> EXERCISE MATERIAL:
※
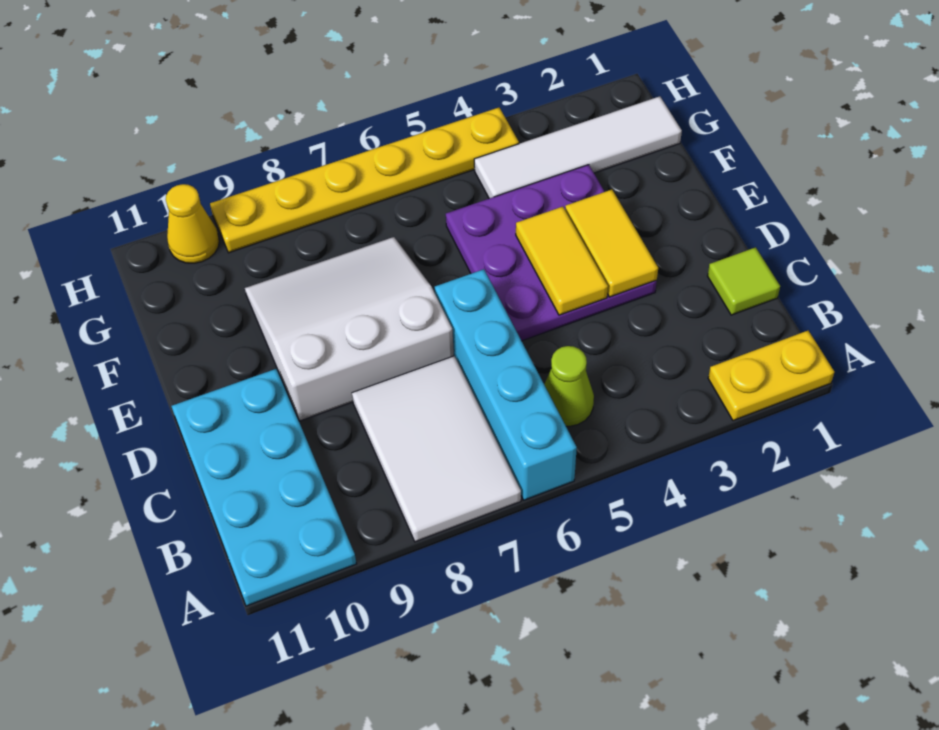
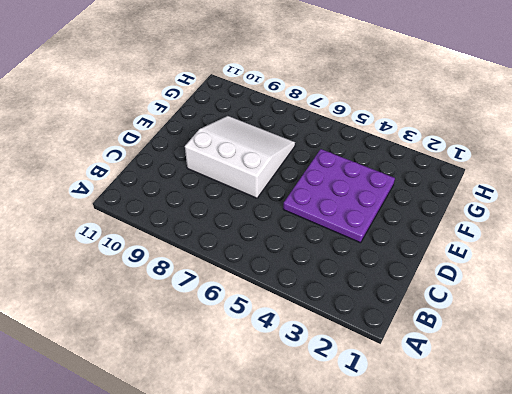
none -> yellow plate A1:A2 level 1
none -> cyan brick A6:D6 level 1
none -> white tile A7:C8 level 1

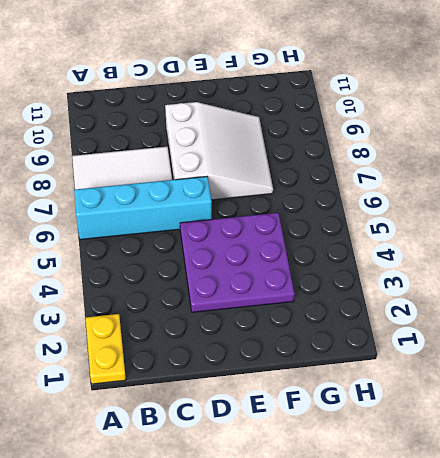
none -> cyan plate A10:D11 level 1
none -> lime cone B5 level 1
none -> lime tile C1 level 1

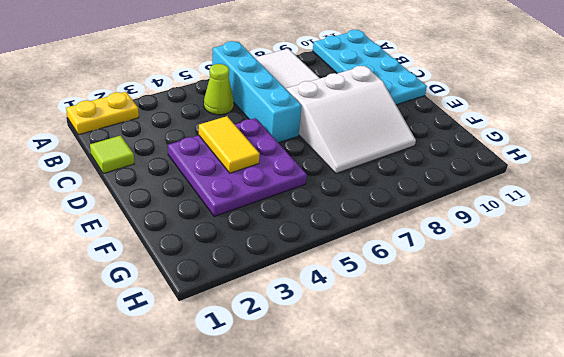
none -> white tile G1:G4 level 1
none -> yellow plate H4:H9 level 1
none -> yellow cone H10 level 1

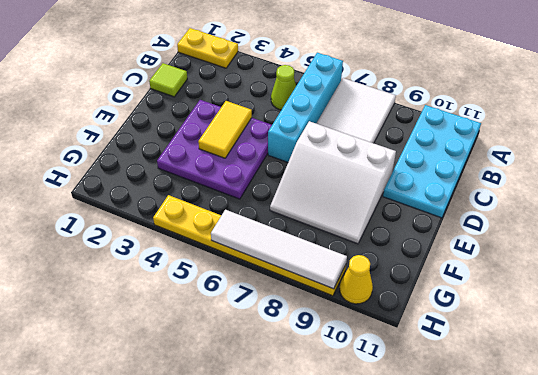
white tile H6:H9 level 2 -> white tile G1:G4 level 1
none -> yellow tile D3:E3 level 2

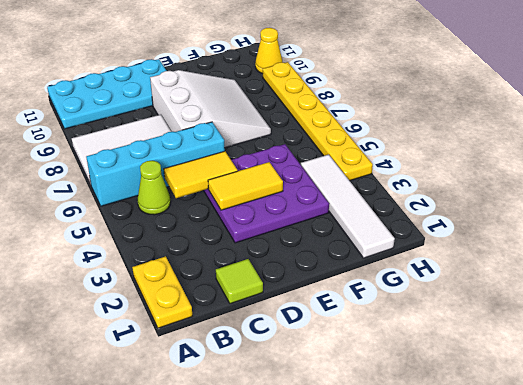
yellow tile C5:D5 level 2 -> yellow tile D3:E3 level 2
※
What you return must match the material above exactly, apart from its pictures.

> SOLUTION TO THIS TASK:
none -> yellow plate A1:A2 level 1
none -> cyan brick A6:D6 level 1
none -> white tile A7:C8 level 1

none -> cyan plate A10:D11 level 1
none -> lime cone B5 level 1
none -> lime tile C1 level 1

none -> white tile G1:G4 level 1
none -> yellow plate H4:H9 level 1
none -> yellow cone H10 level 1

white tile H6:H9 level 2 -> white tile G1:G4 level 1
none -> yellow tile D3:E3 level 2

yellow tile C5:D5 level 2 -> yellow tile D3:E3 level 2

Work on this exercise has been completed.